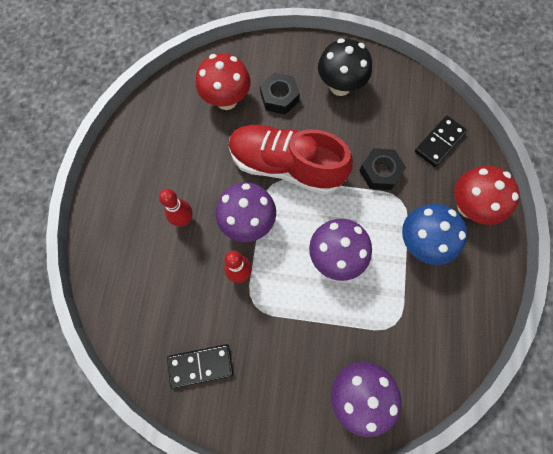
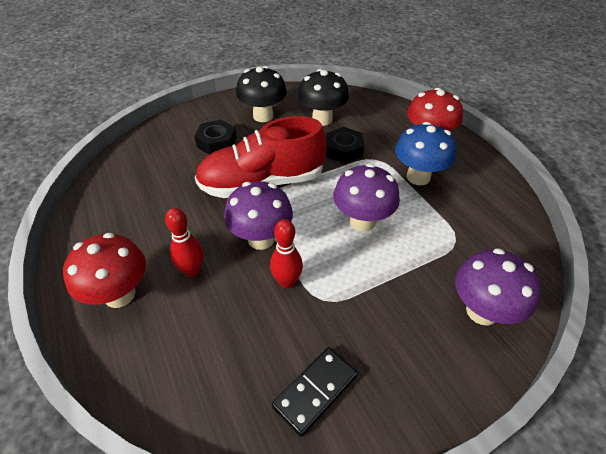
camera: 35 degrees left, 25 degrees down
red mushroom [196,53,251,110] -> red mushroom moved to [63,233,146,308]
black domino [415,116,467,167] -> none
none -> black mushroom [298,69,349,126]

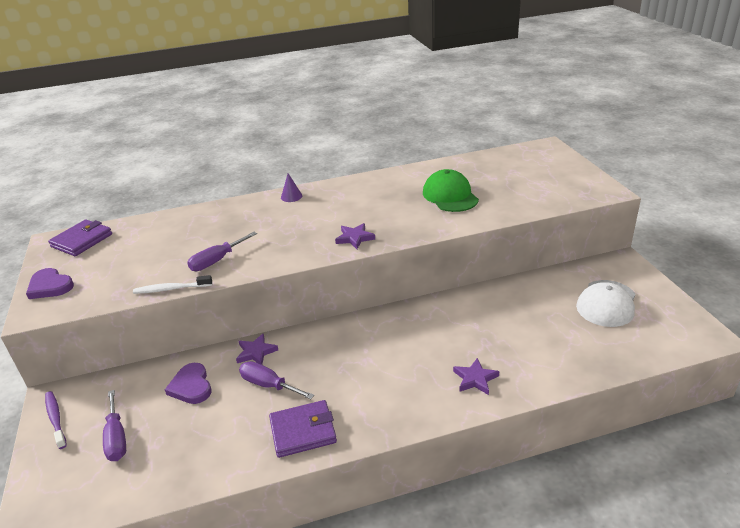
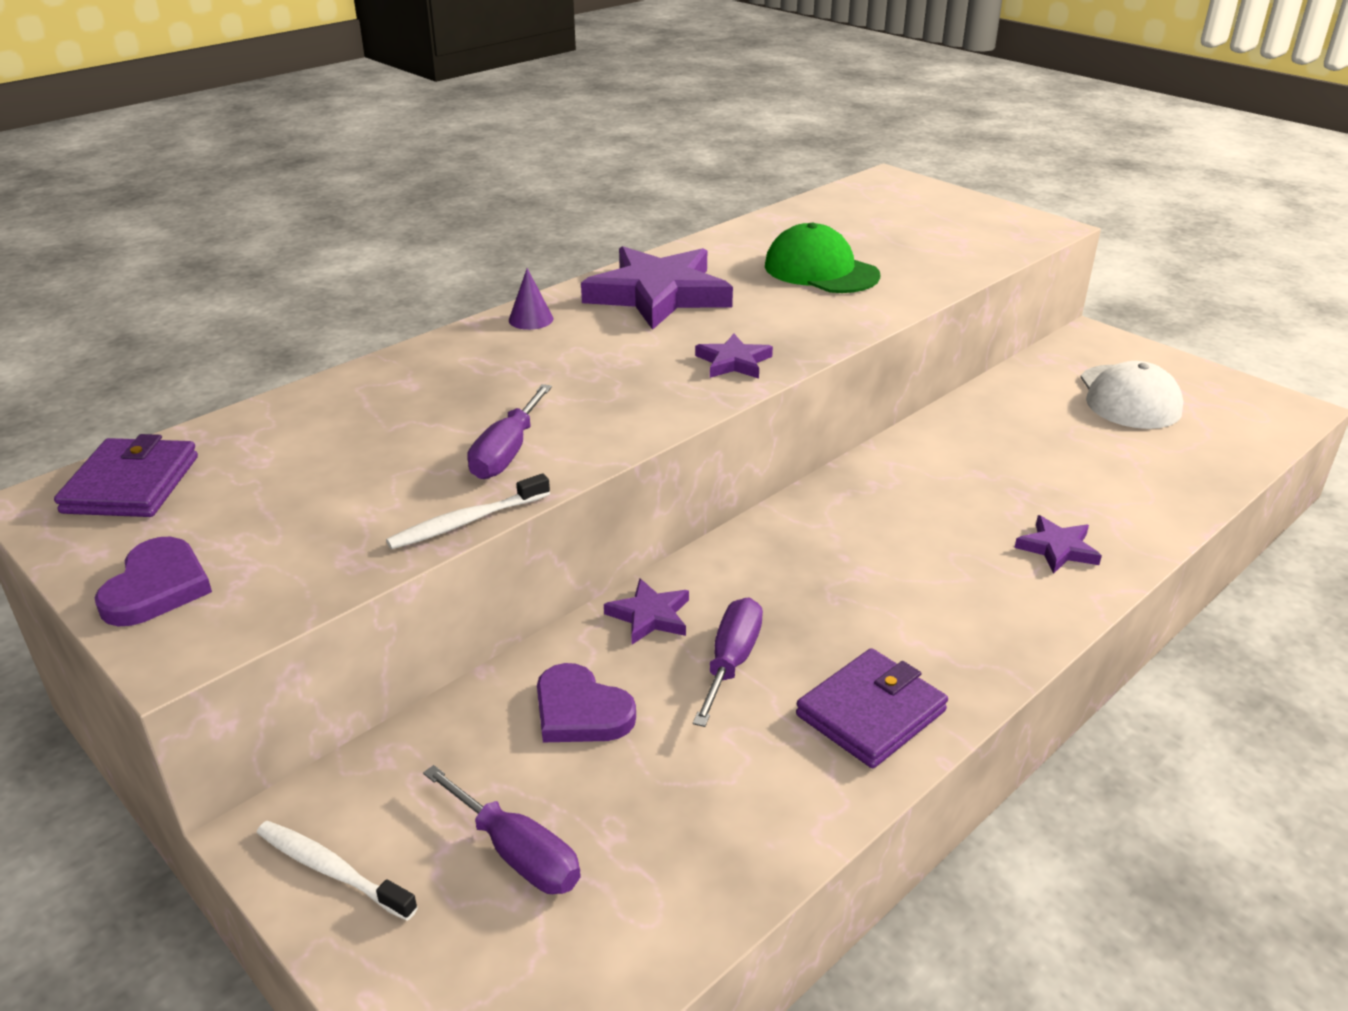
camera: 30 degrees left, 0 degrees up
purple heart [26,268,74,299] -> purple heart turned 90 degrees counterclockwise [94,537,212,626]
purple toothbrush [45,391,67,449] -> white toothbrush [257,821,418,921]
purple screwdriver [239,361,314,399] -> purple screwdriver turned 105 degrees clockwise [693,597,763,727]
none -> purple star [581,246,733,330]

***

- What you will do
Print, without any change, the line containing "purple screwdriver [239,361,314,399]" and each line after it to the end of the material.

- Answer section
purple screwdriver [239,361,314,399] -> purple screwdriver turned 105 degrees clockwise [693,597,763,727]
none -> purple star [581,246,733,330]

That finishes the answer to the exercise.